Out of the records below, copy all lines in which the word "lime" occurs.
======
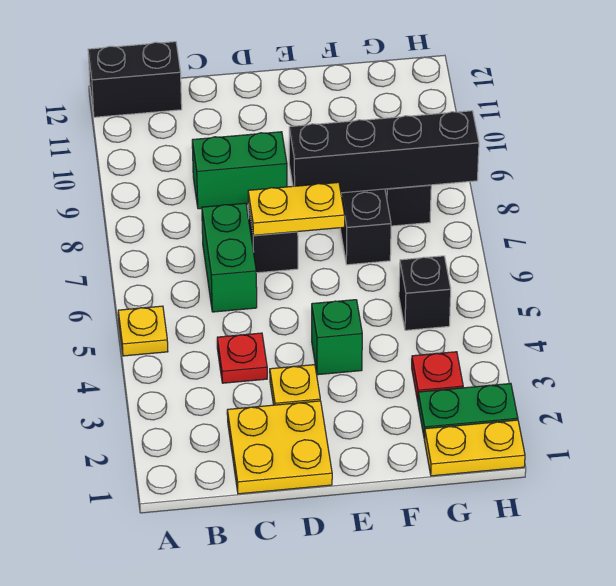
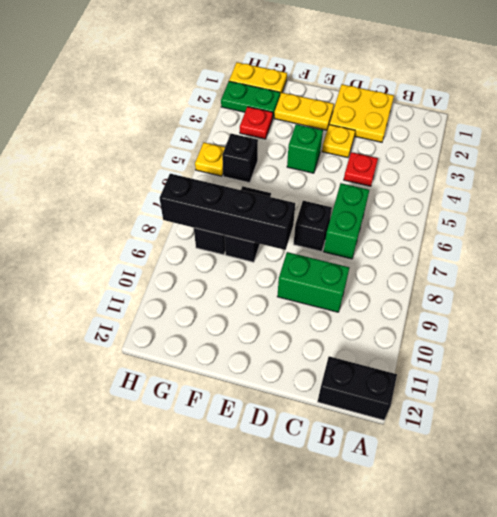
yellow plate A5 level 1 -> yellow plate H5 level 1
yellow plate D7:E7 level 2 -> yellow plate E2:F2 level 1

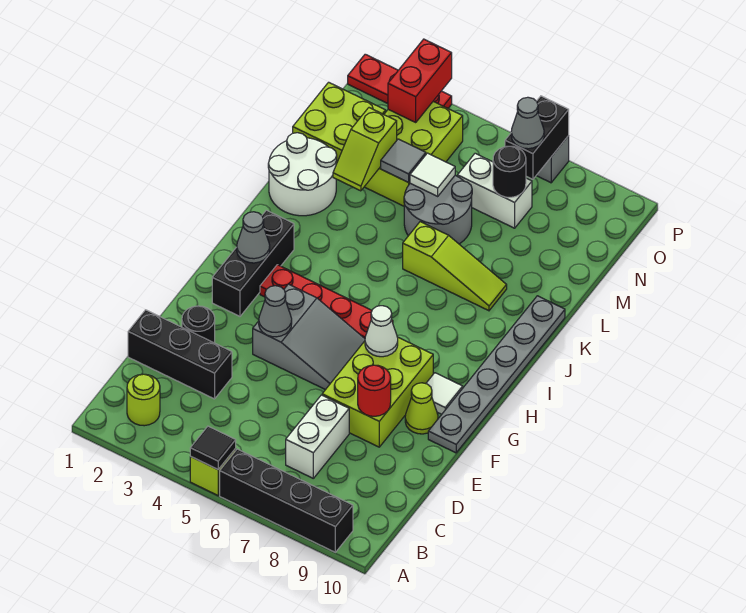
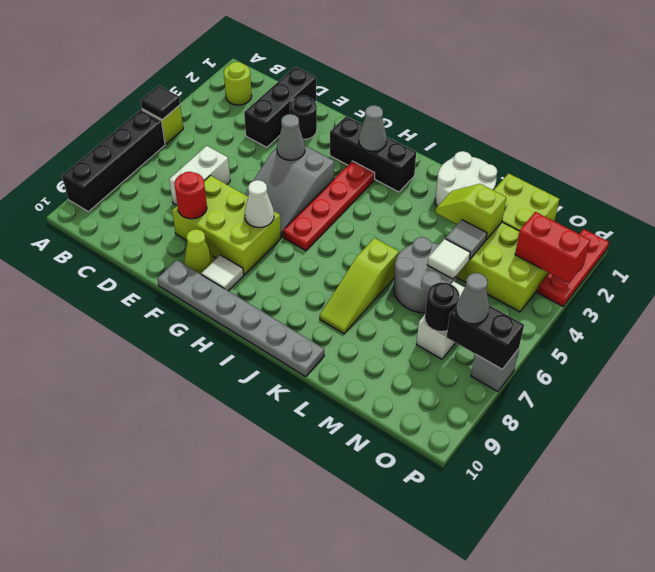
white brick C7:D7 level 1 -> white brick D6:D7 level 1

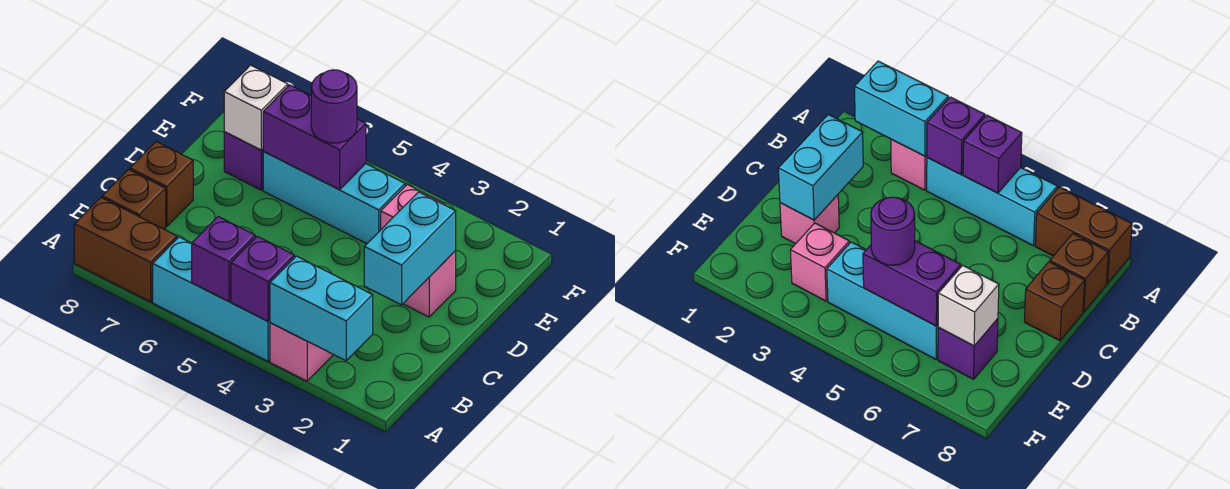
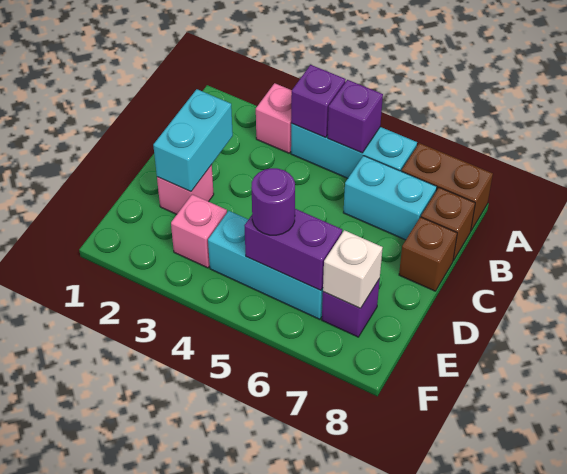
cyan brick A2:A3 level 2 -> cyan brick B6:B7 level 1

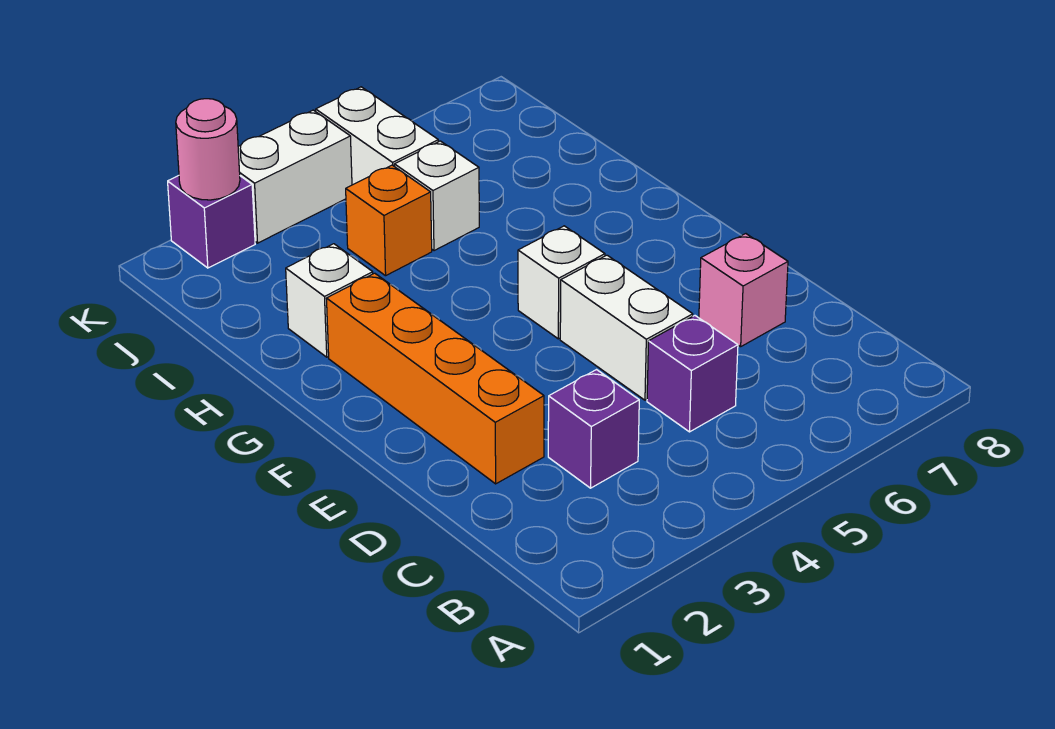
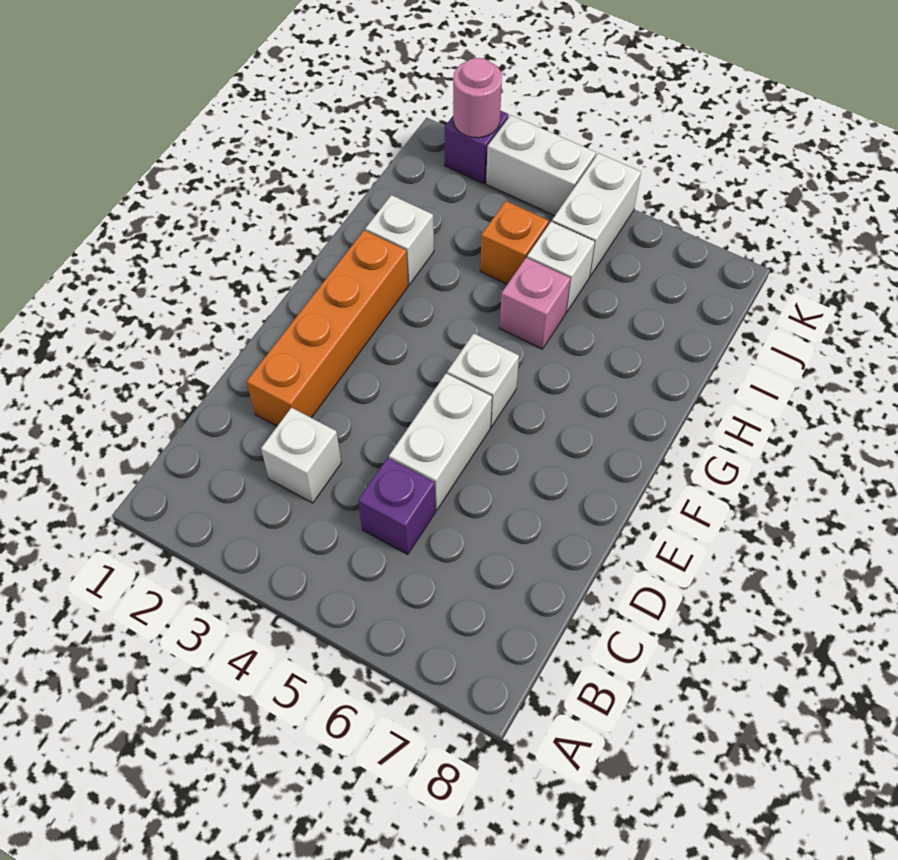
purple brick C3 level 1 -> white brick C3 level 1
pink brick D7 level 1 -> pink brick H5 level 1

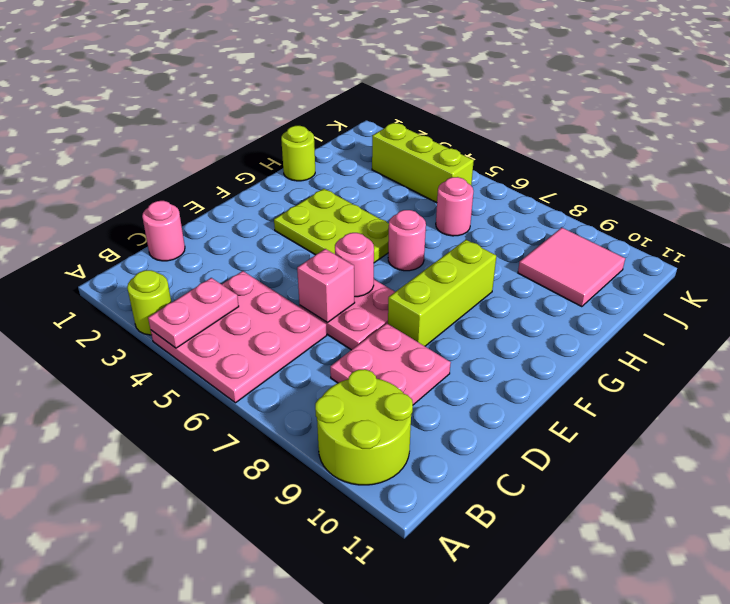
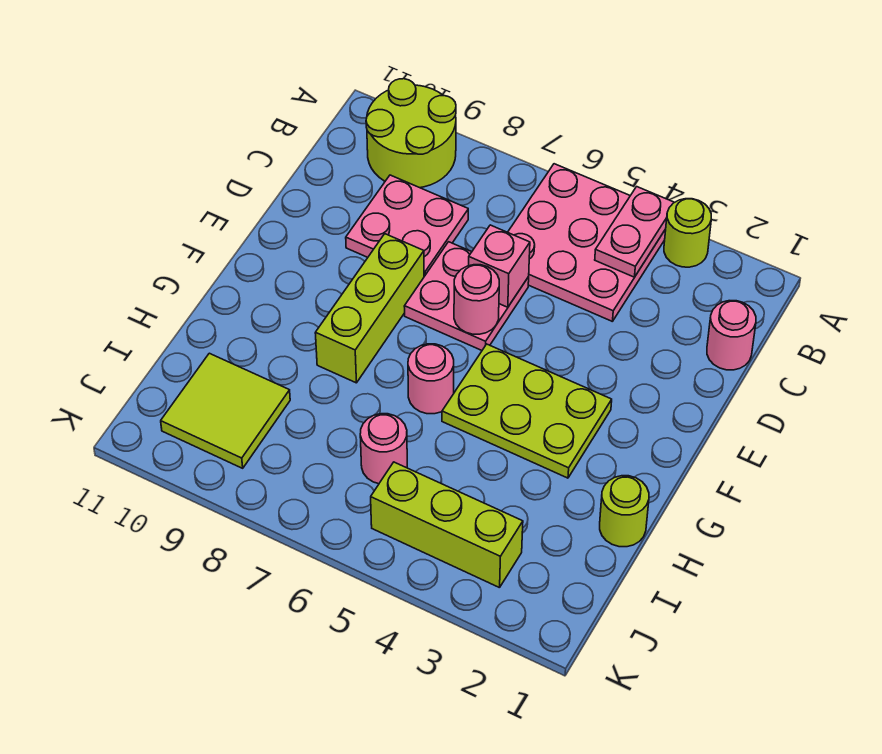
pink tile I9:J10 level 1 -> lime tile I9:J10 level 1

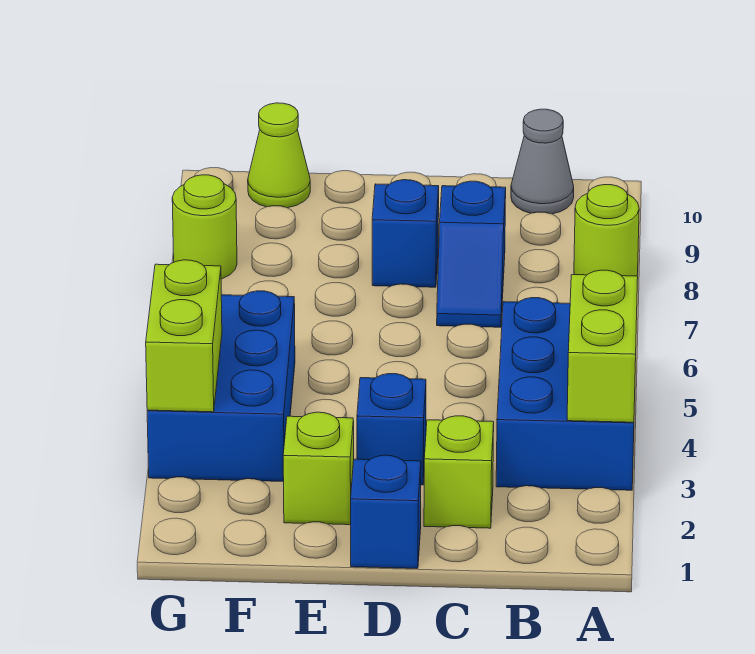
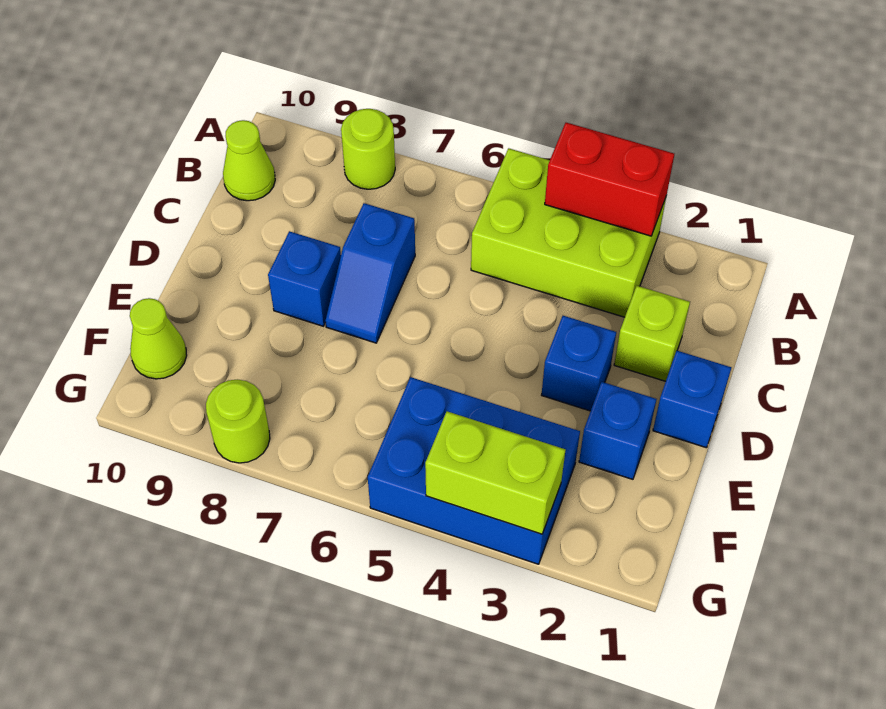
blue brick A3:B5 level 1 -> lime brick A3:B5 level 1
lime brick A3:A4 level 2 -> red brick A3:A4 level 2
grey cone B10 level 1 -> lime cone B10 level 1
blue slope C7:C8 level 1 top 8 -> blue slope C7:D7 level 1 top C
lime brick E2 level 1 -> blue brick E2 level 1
======
**SOLUTION:**
pink tile I9:J10 level 1 -> lime tile I9:J10 level 1
blue brick A3:B5 level 1 -> lime brick A3:B5 level 1
lime brick A3:A4 level 2 -> red brick A3:A4 level 2
grey cone B10 level 1 -> lime cone B10 level 1
lime brick E2 level 1 -> blue brick E2 level 1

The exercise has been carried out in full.